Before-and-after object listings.

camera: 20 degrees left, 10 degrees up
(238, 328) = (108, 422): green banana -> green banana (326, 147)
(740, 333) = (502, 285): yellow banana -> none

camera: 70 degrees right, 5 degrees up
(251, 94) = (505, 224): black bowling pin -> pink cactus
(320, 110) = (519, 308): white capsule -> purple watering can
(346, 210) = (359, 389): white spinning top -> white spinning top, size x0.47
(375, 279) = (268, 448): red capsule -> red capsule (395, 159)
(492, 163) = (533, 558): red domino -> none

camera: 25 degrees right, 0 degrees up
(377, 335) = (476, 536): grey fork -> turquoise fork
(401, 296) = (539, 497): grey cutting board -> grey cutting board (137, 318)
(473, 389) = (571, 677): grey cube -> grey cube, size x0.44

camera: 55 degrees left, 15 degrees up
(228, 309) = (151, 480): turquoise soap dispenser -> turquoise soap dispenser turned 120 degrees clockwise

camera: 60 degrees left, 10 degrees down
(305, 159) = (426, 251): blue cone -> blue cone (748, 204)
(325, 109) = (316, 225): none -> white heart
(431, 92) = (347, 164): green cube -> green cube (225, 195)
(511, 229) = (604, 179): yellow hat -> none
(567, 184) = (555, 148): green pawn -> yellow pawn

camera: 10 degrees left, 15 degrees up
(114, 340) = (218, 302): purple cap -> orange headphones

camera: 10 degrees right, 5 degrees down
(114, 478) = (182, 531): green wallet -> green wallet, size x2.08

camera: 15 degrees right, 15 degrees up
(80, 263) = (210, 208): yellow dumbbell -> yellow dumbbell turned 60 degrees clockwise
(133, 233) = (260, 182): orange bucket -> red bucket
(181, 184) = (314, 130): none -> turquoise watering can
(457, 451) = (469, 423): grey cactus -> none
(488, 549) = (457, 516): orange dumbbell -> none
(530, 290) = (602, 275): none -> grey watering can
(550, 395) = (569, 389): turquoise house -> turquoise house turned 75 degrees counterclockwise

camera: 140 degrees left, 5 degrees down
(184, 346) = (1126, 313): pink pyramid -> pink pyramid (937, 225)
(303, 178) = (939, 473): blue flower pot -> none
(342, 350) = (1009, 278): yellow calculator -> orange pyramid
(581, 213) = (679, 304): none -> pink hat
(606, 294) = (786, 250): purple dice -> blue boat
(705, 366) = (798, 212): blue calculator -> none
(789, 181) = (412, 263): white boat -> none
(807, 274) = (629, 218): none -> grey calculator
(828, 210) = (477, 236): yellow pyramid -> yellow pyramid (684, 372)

About this task. Check each line of the entries for "boat" and copy those that have it.

Exercise answer.
(606, 294) = (786, 250): purple dice -> blue boat
(789, 181) = (412, 263): white boat -> none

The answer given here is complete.